▶ [What the task asks]: Although the data holds pictures, return only the lines from the one containing "D6: schottky MBR340" to the end, exactly, and without them.

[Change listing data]

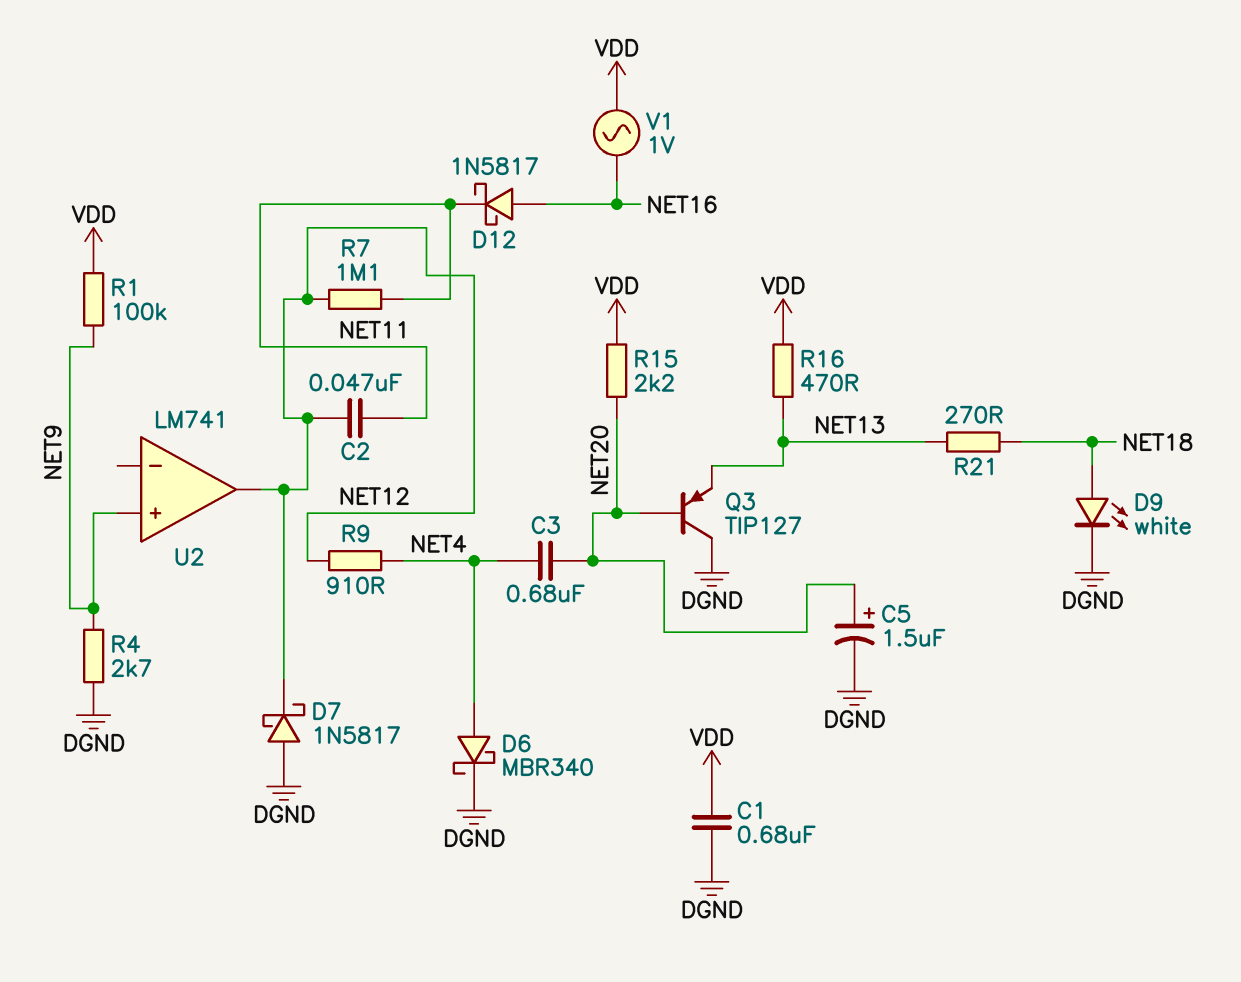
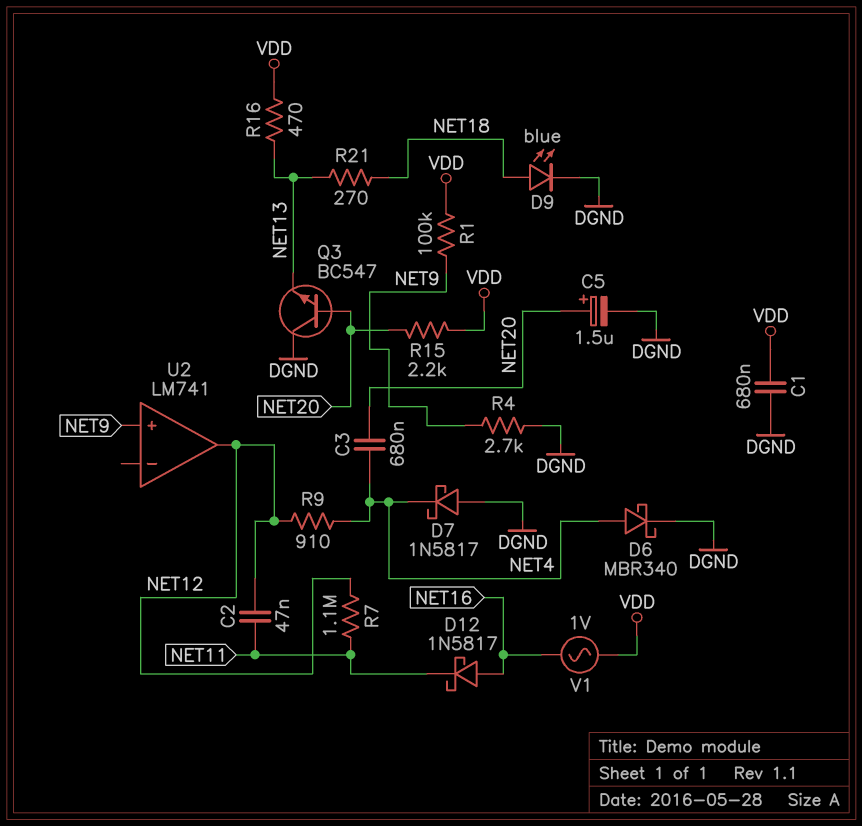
D7: schottky 1N5817 (A DGND, K NET12) -> schottky 1N5817 (A DGND, K NET4)
D9: LED white (A NET18, K DGND) -> LED blue (A NET18, K DGND)
Q3: PNP TIP127 (B NET20, C DGND, E NET13) -> NPN BC547 (B NET20, C DGND, E NET13)

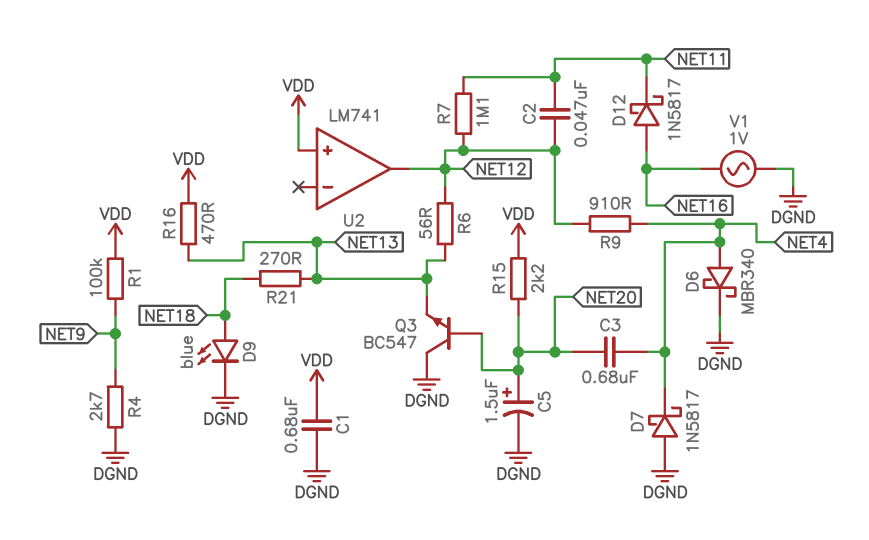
R6: none -> 56 (NET12, NET13)
U2 pin in+: NET9 -> VDD
V1: AC 1V (NET16, VDD) -> AC 1V (DGND, NET16)

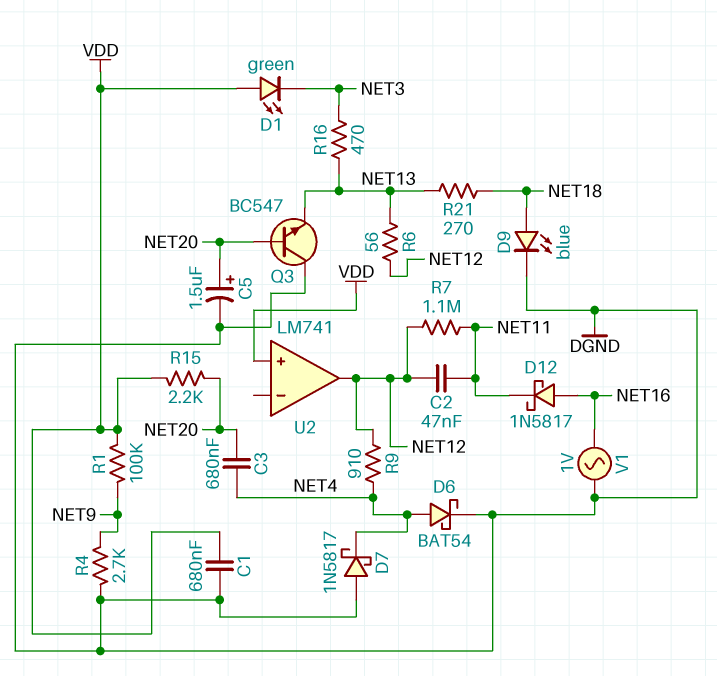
D1: none -> LED green (A VDD, K NET3)
D6: schottky MBR340 (A NET4, K DGND) -> schottky BAT54 (A NET4, K DGND)
R16: 470 (NET13, VDD) -> 470 (NET3, NET13)

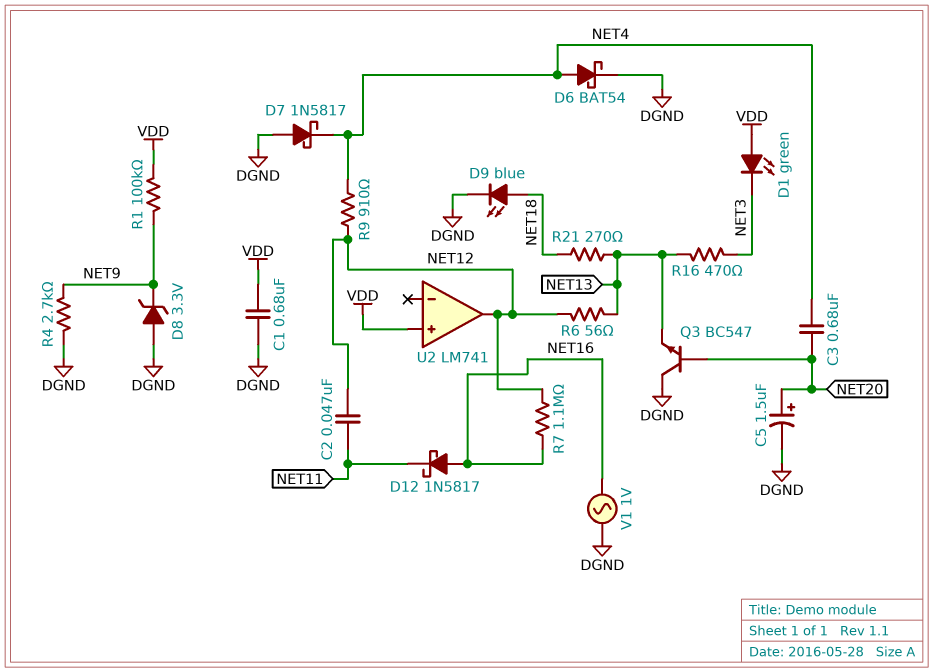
D8: none -> zener 3.3V (A DGND, K NET9)
R7: 1.1M (NET11, NET12) -> 1.1M (NET12, NET16)
R15: 2.2k (NET20, VDD) -> none

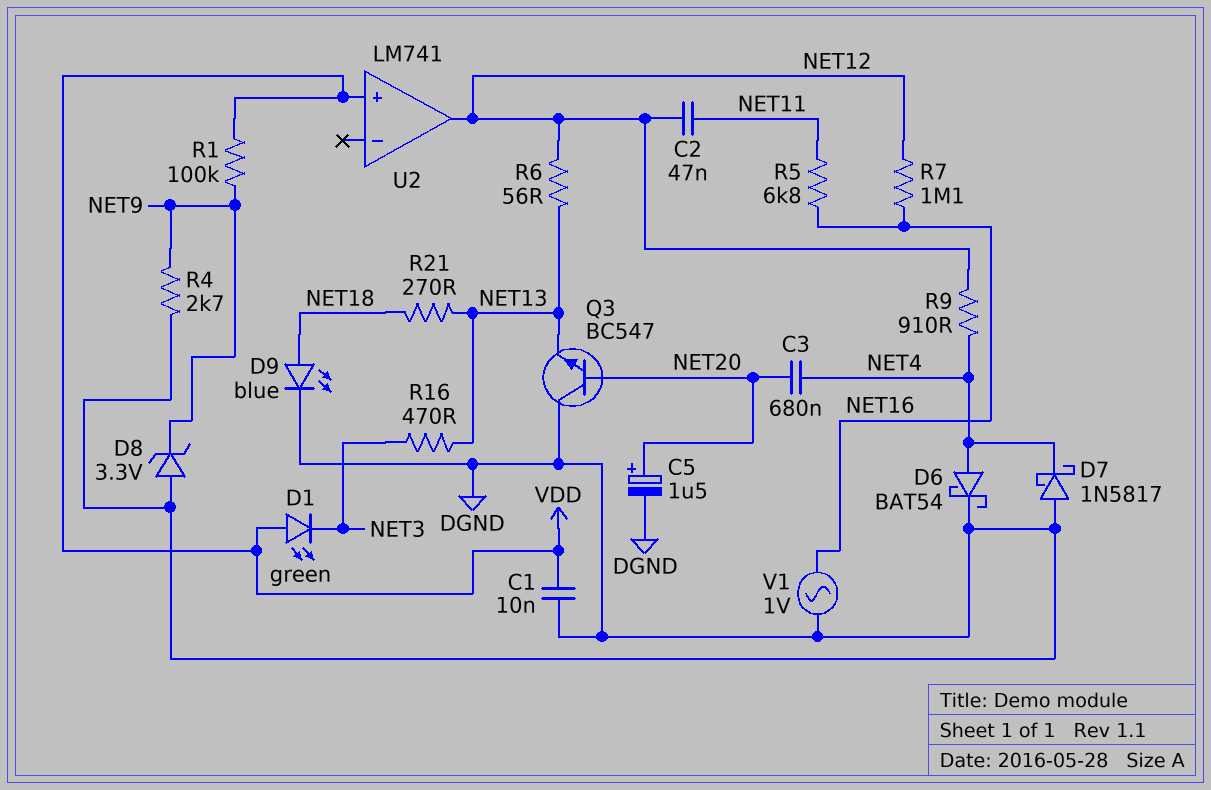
C1: 680nF (DGND, VDD) -> 10nF (DGND, VDD)
D12: schottky 1N5817 (A NET16, K NET11) -> none
R5: none -> 6.8k (NET11, NET16)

▶ [Solved problem]:
D6: schottky MBR340 (A NET4, K DGND) -> schottky BAT54 (A NET4, K DGND)
R16: 470 (NET13, VDD) -> 470 (NET3, NET13)

D8: none -> zener 3.3V (A DGND, K NET9)
R7: 1.1M (NET11, NET12) -> 1.1M (NET12, NET16)
R15: 2.2k (NET20, VDD) -> none

C1: 680nF (DGND, VDD) -> 10nF (DGND, VDD)
D12: schottky 1N5817 (A NET16, K NET11) -> none
R5: none -> 6.8k (NET11, NET16)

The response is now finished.